Work request:
Could you copy exactly the lines from the one containing "R2: 27k (N1, N37) -> 27k (+5V, N38)" through the last line of the records below, and nothing else?

Material for this task:
=== Section Start ===

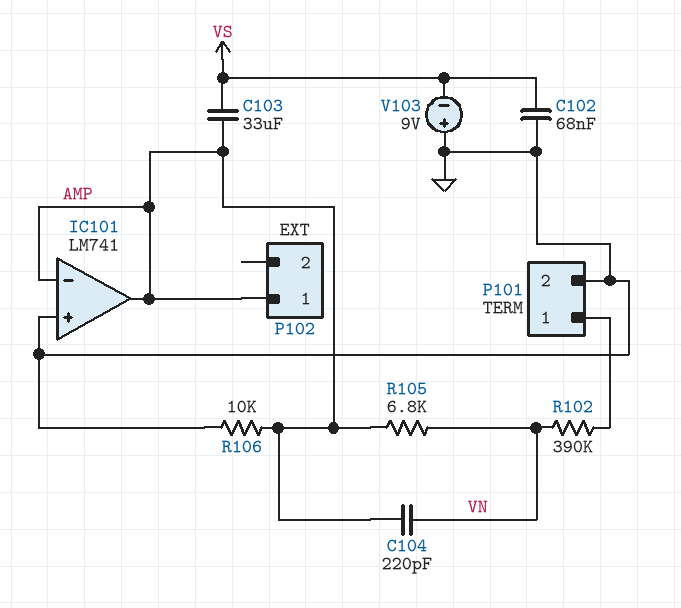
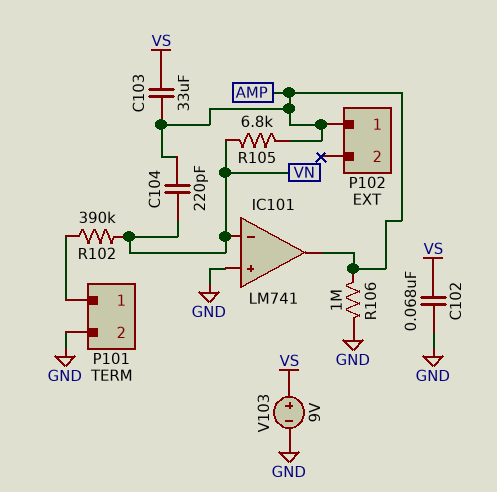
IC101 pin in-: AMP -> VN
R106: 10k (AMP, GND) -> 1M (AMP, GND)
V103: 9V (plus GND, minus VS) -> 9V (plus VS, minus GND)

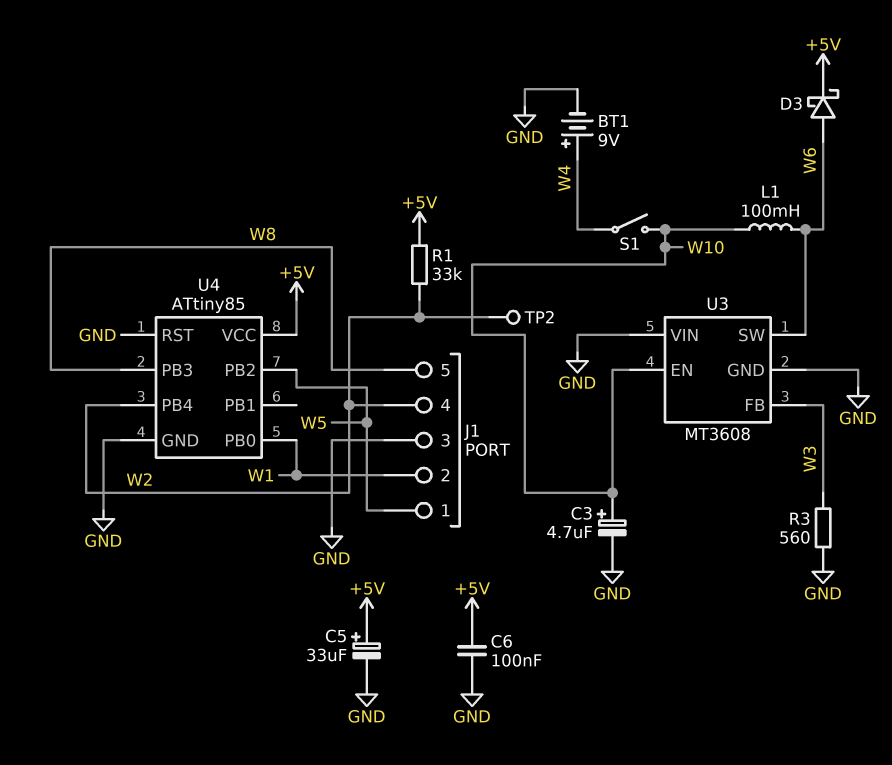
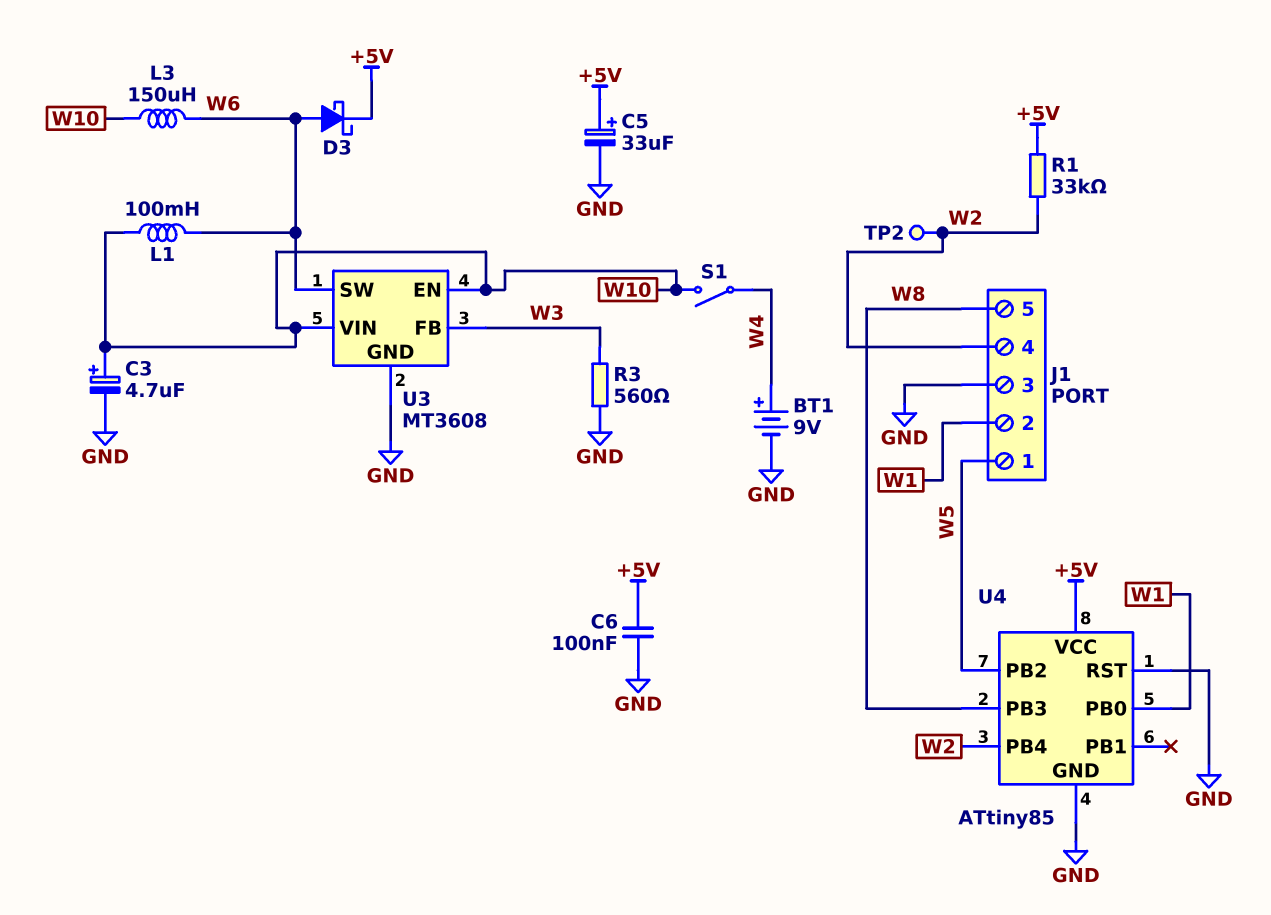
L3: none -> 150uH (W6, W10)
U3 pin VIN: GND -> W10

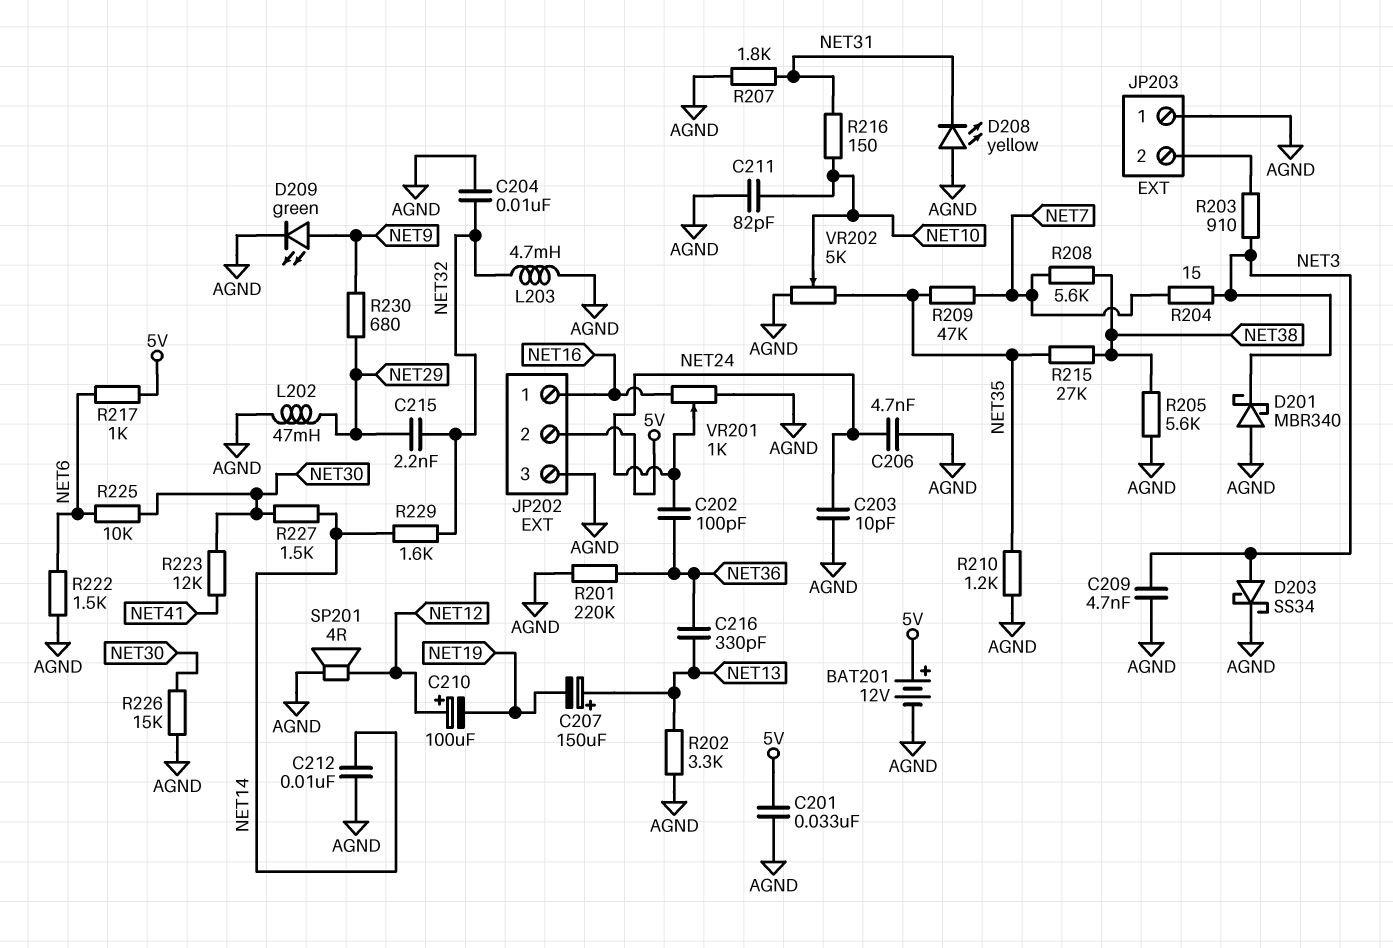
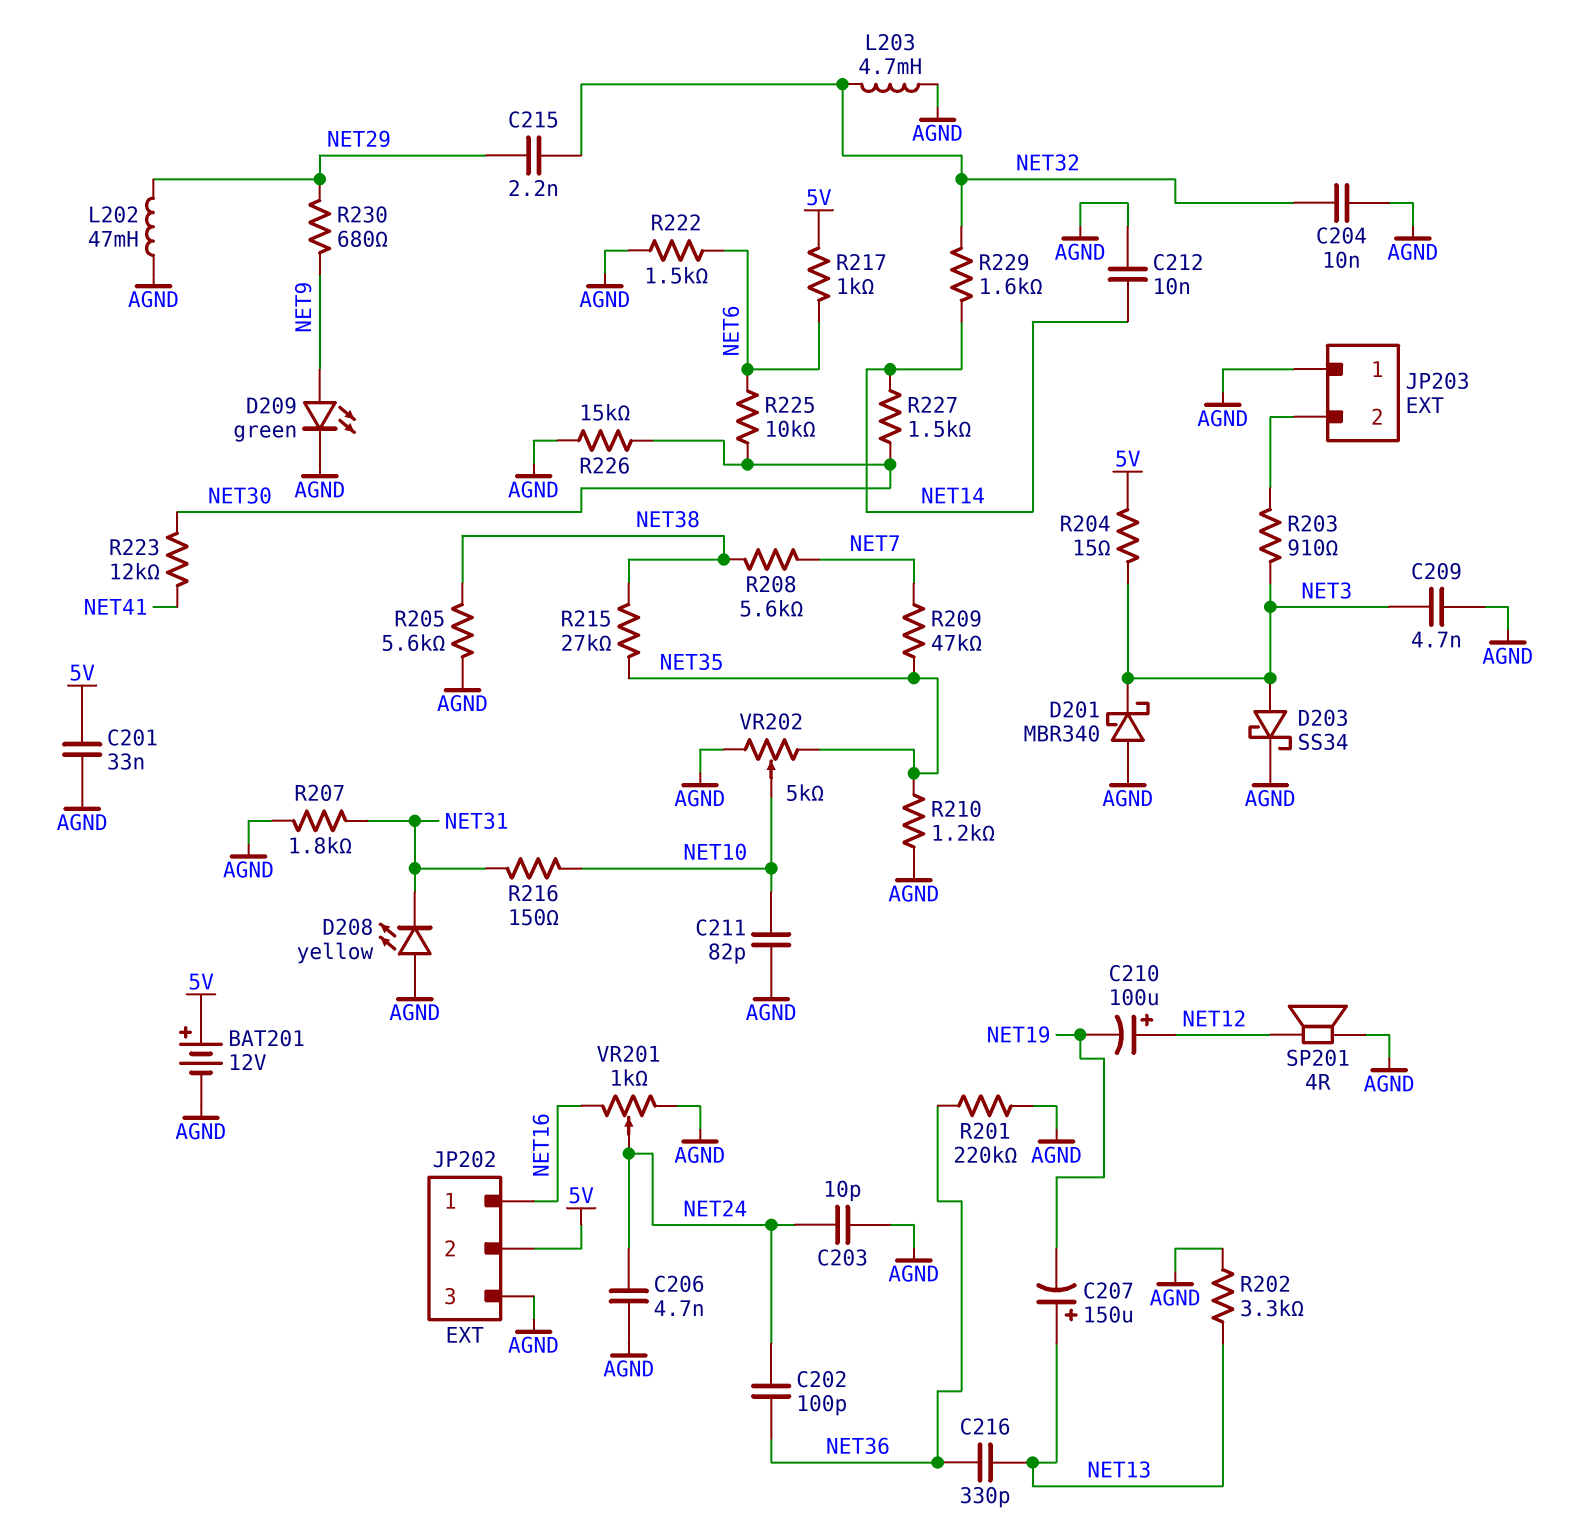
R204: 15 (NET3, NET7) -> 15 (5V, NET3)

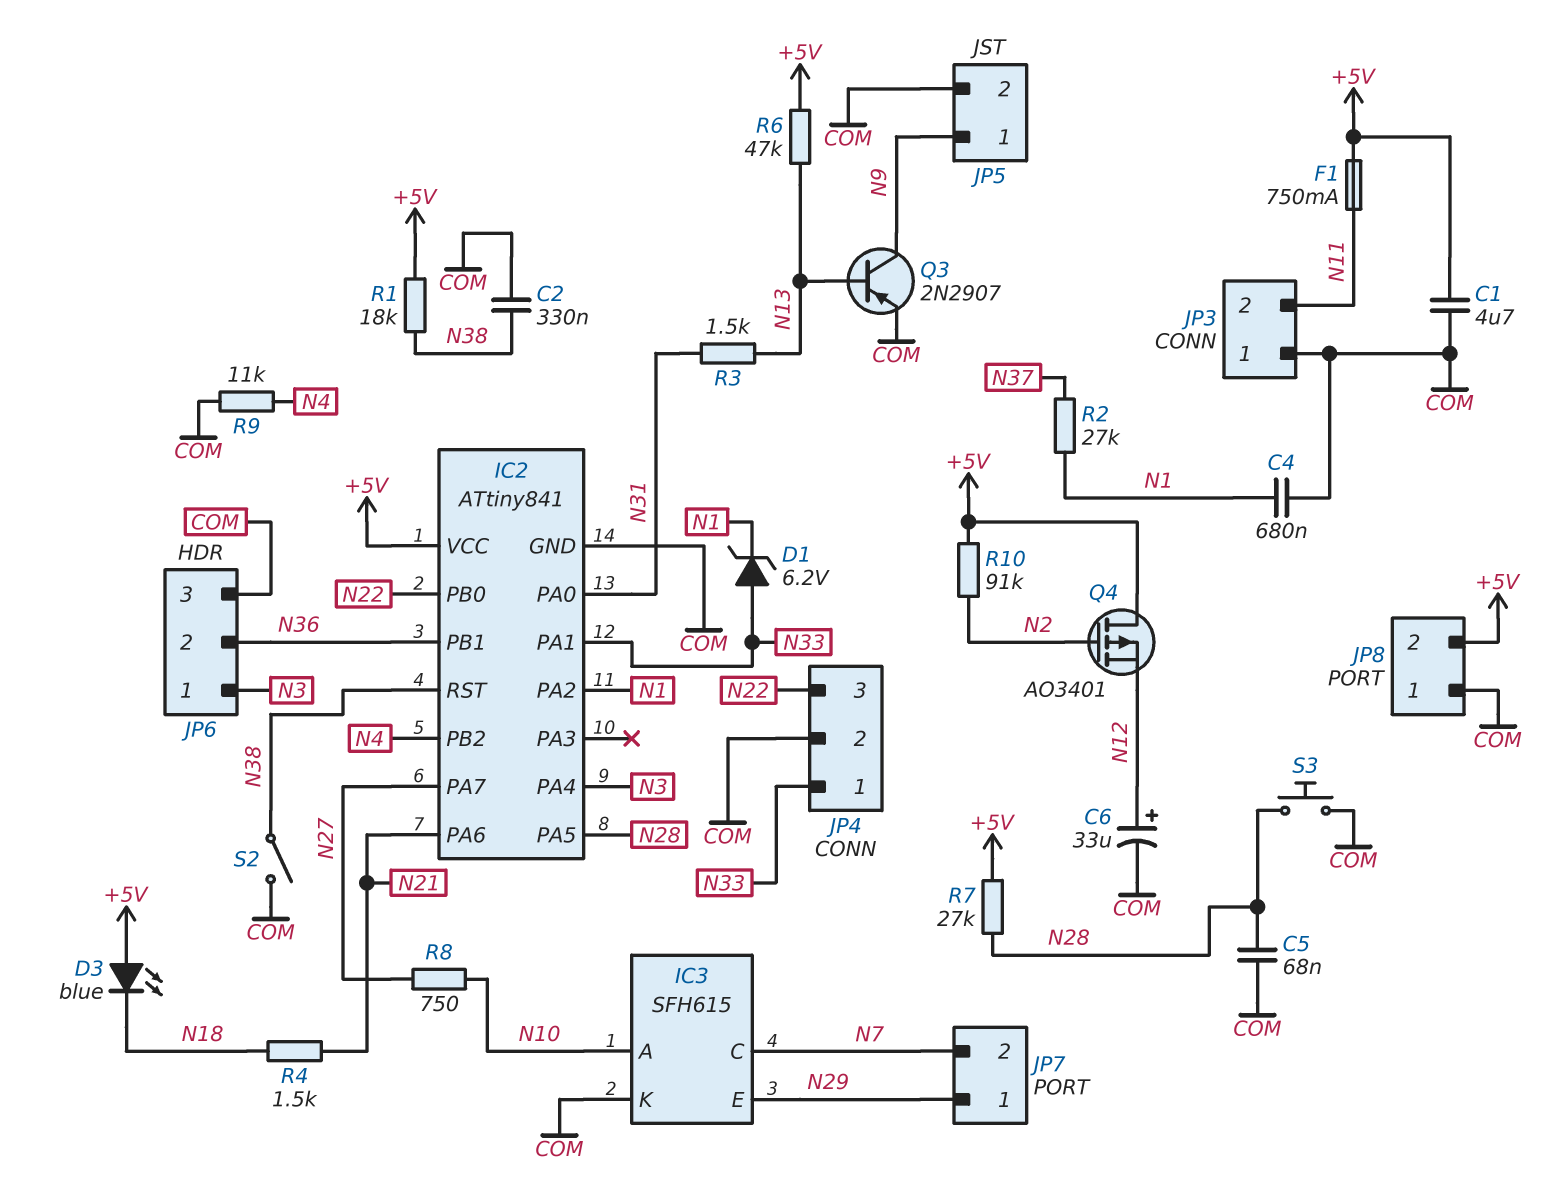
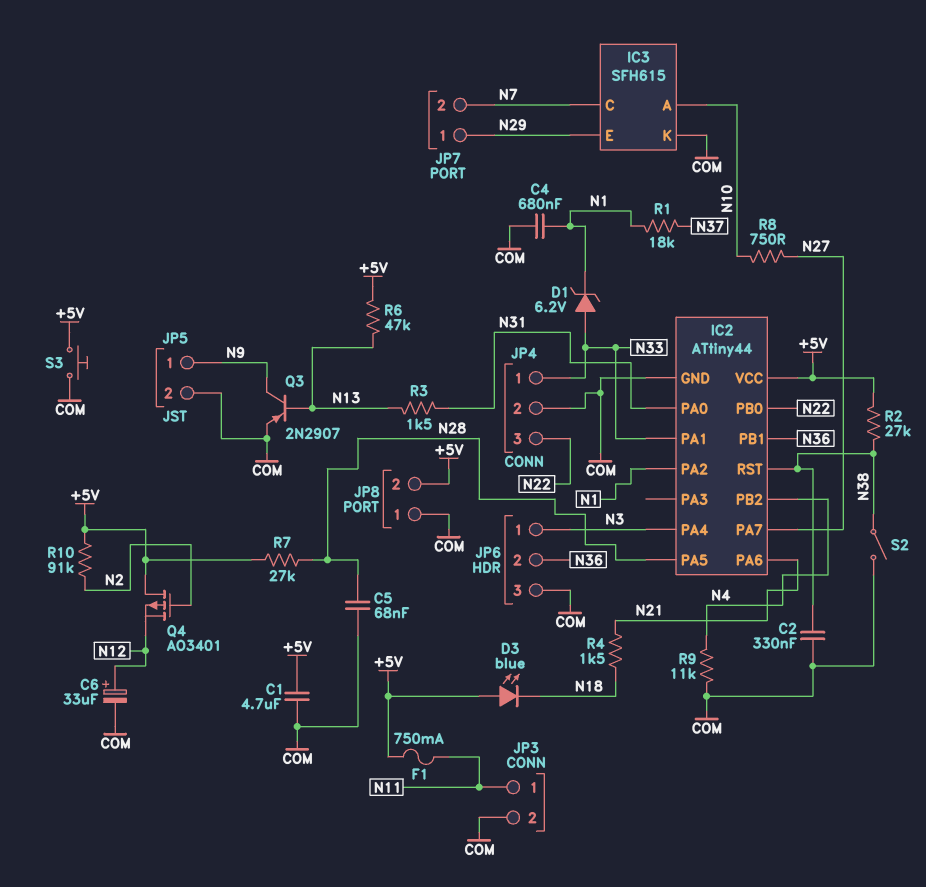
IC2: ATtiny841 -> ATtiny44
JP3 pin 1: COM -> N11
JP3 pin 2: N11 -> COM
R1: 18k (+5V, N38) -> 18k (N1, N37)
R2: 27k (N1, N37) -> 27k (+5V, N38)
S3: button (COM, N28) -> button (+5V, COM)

=== Section End ===

Response to the task:
R2: 27k (N1, N37) -> 27k (+5V, N38)
S3: button (COM, N28) -> button (+5V, COM)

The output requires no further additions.